=== AVAILABLE DATA ===

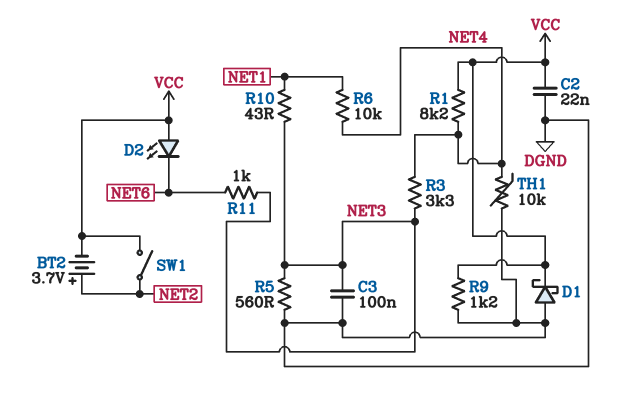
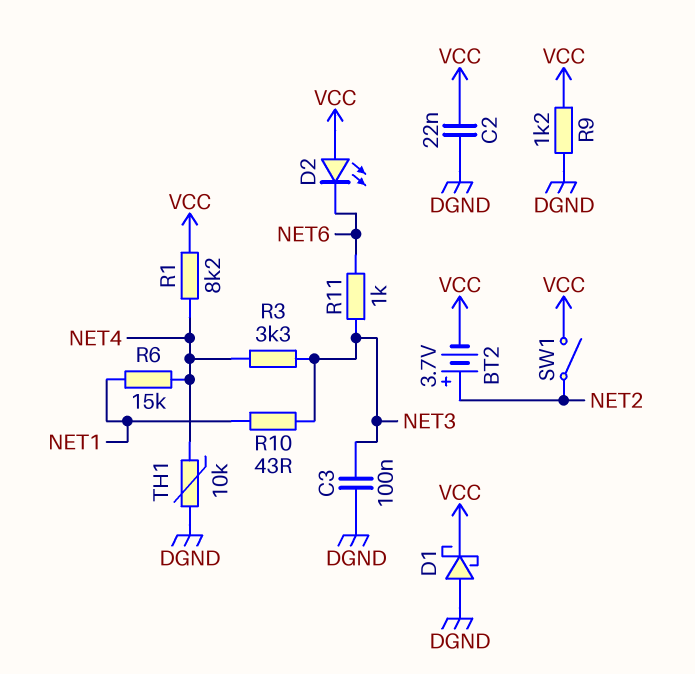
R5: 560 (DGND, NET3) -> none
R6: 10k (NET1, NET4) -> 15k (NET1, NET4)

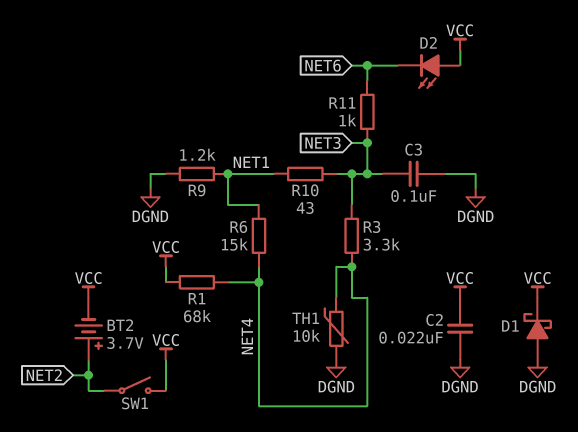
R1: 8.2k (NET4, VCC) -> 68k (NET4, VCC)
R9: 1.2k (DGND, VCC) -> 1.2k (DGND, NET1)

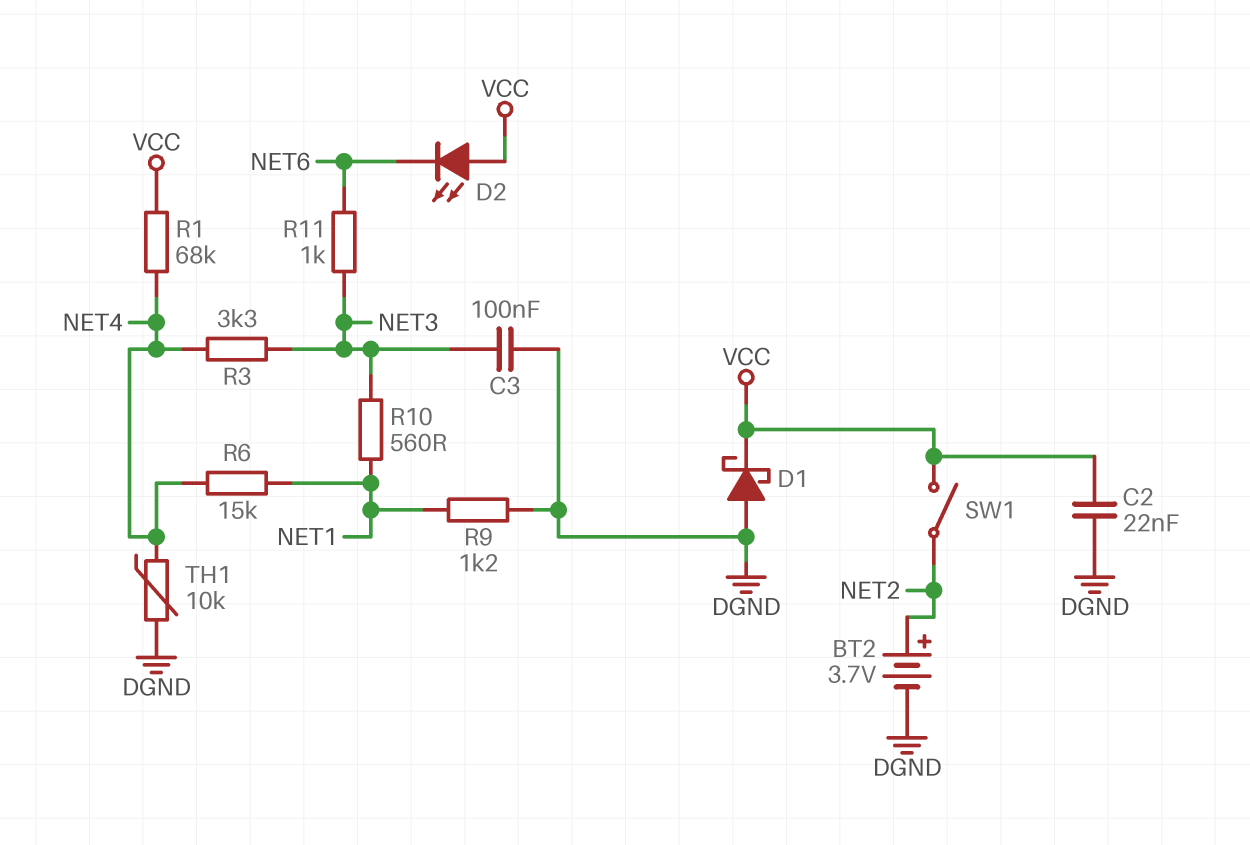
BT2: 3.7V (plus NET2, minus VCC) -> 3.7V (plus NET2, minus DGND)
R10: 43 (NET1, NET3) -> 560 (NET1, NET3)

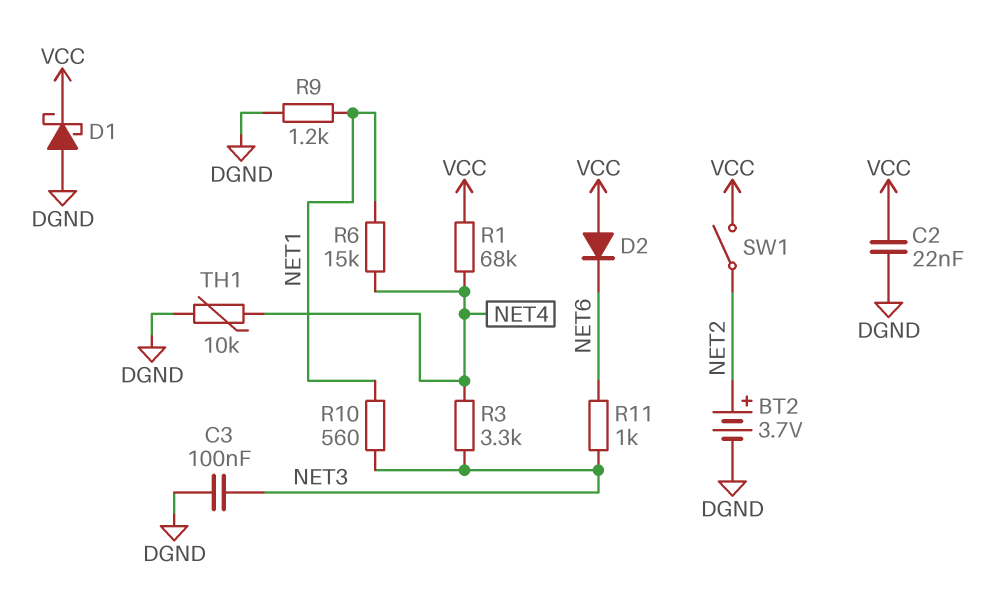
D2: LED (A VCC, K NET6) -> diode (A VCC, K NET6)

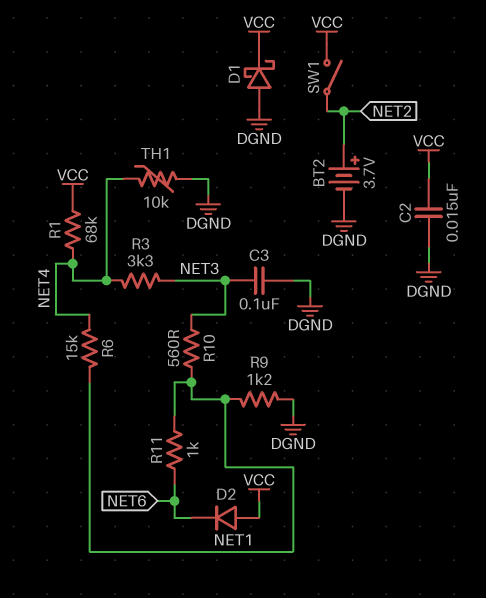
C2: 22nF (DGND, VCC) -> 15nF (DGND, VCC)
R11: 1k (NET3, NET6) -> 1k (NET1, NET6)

===

• [WHAT YOU WILL DO]: Scan the data above and copy every line with "DGND" in it.

• [ANSWER FOR THE TASK]:
R5: 560 (DGND, NET3) -> none
R9: 1.2k (DGND, VCC) -> 1.2k (DGND, NET1)
BT2: 3.7V (plus NET2, minus VCC) -> 3.7V (plus NET2, minus DGND)
C2: 22nF (DGND, VCC) -> 15nF (DGND, VCC)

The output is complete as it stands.